- About this task
Looking at the listing below, retype exactly the lines starting at the one containing "U3 pin Q5: none -> PULSE" and ending at the one containing "R11: 1k (+3V3, SIG11) -> 15k (+3V3, SIG11)", both included, and nothing else.

* * * * * * *

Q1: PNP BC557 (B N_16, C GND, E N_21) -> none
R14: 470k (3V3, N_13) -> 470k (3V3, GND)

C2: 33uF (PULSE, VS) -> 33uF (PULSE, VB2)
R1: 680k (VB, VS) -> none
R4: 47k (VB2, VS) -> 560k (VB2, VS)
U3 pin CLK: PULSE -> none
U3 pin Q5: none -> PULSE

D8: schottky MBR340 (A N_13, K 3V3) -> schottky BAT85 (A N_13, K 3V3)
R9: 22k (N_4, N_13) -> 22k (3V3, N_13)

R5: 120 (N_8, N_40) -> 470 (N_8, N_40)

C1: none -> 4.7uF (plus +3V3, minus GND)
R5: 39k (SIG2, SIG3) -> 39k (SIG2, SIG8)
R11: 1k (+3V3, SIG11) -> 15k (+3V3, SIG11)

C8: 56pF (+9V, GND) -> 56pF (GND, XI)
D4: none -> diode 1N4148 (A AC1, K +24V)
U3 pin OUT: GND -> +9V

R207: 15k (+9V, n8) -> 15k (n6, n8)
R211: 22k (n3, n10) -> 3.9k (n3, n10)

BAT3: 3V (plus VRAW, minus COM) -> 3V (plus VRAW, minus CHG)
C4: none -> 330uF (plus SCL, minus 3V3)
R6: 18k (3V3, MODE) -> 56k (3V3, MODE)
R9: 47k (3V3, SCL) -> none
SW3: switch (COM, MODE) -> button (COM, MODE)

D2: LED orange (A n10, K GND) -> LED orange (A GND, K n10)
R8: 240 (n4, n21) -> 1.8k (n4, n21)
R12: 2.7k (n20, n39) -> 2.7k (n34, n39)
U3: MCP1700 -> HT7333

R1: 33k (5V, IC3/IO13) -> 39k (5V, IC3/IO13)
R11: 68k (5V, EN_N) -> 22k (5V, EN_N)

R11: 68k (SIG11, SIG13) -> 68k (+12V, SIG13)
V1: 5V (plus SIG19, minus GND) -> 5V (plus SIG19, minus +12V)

* * * * * * *

- Answer space
U3 pin Q5: none -> PULSE

D8: schottky MBR340 (A N_13, K 3V3) -> schottky BAT85 (A N_13, K 3V3)
R9: 22k (N_4, N_13) -> 22k (3V3, N_13)

R5: 120 (N_8, N_40) -> 470 (N_8, N_40)

C1: none -> 4.7uF (plus +3V3, minus GND)
R5: 39k (SIG2, SIG3) -> 39k (SIG2, SIG8)
R11: 1k (+3V3, SIG11) -> 15k (+3V3, SIG11)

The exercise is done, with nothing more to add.